● SUPPLIED DATA
--------------------

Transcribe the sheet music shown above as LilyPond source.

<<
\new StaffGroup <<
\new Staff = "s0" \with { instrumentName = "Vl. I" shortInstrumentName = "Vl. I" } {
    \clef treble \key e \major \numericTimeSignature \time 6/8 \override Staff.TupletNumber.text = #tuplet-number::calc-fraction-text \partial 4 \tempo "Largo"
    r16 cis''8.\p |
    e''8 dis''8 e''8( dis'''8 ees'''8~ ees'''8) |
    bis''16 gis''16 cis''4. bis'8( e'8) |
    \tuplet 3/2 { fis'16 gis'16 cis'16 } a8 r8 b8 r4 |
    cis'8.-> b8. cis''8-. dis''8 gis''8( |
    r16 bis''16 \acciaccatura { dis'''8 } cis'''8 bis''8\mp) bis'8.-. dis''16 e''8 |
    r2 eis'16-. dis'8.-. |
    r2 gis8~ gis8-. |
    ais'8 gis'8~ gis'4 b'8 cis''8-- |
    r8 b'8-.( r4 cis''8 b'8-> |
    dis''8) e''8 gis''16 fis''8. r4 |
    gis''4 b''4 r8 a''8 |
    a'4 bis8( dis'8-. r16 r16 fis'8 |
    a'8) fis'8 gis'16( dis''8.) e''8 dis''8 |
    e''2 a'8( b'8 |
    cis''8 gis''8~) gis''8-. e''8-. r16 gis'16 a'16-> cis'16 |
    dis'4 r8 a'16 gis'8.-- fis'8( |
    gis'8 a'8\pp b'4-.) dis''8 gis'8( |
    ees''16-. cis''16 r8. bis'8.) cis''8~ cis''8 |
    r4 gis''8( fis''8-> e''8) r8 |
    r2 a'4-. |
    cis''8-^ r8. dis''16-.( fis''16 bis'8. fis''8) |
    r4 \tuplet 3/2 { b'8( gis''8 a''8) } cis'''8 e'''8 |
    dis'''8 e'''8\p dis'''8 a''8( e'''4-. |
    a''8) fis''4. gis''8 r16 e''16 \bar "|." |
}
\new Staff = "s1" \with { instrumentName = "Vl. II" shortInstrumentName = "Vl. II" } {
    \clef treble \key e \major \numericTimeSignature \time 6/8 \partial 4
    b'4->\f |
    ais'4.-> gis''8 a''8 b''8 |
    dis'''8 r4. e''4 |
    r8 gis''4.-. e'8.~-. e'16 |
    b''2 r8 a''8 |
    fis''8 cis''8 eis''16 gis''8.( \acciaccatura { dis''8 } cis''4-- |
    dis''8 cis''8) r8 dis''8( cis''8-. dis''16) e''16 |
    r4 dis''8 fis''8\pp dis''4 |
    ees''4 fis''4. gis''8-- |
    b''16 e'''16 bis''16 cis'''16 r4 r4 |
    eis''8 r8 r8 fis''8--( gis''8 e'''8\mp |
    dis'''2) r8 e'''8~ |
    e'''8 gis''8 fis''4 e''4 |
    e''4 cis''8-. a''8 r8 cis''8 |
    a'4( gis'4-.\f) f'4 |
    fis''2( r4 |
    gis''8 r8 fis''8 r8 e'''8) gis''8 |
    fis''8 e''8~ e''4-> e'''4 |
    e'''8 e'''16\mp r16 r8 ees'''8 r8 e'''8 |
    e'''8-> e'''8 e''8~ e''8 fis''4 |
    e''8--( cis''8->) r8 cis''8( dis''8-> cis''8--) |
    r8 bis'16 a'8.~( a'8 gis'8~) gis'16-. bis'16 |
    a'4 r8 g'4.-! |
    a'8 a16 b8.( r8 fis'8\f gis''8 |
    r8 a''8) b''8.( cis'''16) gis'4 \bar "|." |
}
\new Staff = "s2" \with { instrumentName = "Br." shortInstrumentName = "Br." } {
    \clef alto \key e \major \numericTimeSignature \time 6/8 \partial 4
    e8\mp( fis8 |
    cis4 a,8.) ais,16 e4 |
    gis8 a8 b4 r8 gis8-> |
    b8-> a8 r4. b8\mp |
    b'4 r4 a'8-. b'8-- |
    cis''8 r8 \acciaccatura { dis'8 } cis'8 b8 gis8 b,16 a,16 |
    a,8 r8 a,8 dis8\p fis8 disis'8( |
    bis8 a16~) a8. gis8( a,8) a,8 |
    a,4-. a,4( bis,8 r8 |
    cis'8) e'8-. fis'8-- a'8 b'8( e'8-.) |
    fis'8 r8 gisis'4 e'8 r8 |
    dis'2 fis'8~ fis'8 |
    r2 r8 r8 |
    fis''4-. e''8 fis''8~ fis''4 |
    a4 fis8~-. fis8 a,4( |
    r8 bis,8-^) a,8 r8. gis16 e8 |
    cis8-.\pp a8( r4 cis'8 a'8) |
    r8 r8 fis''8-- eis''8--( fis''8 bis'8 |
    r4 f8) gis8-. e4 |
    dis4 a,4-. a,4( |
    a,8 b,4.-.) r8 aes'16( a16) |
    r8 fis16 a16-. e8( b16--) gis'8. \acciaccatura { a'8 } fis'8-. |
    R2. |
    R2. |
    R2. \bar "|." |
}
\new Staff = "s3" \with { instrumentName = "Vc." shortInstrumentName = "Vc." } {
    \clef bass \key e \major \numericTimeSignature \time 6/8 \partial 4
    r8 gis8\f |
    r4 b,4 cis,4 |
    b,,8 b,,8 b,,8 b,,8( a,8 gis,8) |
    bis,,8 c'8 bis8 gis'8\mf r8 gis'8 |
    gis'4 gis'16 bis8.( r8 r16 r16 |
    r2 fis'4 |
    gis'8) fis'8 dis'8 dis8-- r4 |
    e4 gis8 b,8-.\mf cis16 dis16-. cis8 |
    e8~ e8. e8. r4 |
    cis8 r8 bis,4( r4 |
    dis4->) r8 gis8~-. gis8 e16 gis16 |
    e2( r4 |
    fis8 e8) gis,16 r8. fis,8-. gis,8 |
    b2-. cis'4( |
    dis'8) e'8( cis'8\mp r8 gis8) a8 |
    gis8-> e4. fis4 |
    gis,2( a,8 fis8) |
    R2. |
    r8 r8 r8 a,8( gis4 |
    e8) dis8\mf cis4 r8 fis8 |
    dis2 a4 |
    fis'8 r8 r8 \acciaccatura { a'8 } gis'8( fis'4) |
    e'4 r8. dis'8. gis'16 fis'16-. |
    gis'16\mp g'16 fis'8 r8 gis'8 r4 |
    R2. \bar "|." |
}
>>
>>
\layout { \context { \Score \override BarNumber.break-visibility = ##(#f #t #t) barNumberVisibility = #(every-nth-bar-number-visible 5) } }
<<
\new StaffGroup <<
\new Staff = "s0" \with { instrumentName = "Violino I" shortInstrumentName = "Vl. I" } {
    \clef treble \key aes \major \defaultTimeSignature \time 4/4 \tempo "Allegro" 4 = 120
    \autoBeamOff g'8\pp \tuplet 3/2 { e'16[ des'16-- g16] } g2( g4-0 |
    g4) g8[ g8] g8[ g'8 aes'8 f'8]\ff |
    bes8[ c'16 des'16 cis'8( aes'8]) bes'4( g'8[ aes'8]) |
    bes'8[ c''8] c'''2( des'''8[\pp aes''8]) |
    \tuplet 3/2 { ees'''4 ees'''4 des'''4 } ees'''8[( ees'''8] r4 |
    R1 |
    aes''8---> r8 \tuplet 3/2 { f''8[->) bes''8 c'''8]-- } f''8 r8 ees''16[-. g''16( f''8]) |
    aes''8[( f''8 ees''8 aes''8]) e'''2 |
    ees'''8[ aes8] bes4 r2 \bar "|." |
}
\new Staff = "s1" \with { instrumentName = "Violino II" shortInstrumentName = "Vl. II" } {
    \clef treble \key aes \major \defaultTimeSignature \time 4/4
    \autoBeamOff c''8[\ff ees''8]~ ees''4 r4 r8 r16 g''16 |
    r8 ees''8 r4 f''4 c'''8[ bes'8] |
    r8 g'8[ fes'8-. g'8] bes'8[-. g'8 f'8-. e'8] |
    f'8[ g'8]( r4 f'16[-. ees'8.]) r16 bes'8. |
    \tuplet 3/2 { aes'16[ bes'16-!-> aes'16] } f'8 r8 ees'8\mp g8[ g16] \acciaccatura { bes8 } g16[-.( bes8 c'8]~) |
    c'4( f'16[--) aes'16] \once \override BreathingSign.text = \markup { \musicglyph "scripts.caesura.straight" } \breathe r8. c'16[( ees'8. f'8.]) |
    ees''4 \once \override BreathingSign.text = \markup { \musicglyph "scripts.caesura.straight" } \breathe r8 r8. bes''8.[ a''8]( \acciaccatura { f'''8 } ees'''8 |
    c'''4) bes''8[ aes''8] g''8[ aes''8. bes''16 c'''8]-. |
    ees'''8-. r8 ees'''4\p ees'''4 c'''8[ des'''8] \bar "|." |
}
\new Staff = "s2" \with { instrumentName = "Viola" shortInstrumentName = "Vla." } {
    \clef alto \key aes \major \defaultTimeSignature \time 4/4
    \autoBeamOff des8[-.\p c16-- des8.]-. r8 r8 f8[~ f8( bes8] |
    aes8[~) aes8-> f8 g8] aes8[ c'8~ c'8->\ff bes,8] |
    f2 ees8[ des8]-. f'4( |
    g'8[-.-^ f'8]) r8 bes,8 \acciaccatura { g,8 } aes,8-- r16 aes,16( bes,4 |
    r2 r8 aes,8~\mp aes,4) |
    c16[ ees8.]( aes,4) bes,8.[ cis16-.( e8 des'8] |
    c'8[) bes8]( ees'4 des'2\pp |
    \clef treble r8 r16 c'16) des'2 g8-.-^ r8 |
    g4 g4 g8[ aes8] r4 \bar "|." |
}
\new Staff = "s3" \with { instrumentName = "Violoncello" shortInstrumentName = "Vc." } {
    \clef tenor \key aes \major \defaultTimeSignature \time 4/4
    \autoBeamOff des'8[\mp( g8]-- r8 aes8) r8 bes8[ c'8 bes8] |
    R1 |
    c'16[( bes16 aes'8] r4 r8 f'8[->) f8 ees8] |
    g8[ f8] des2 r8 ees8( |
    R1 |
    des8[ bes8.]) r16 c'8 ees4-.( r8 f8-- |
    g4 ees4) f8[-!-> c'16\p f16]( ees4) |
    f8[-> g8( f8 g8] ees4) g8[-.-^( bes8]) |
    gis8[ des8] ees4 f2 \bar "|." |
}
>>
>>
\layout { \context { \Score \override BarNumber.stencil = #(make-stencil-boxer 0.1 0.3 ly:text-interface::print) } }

--------------------

● PROBLEM TO SOLVE
Pick out every line in the records above that contains the string "musicglyph".

● THE RESPONSE
    c'4( f'16[--) aes'16] \once \override BreathingSign.text = \markup { \musicglyph "scripts.caesura.straight" } \breathe r8. c'16[( ees'8. f'8.]) |
    ees''4 \once \override BreathingSign.text = \markup { \musicglyph "scripts.caesura.straight" } \breathe r8 r8. bes''8.[ a''8]( \acciaccatura { f'''8 } ees'''8 |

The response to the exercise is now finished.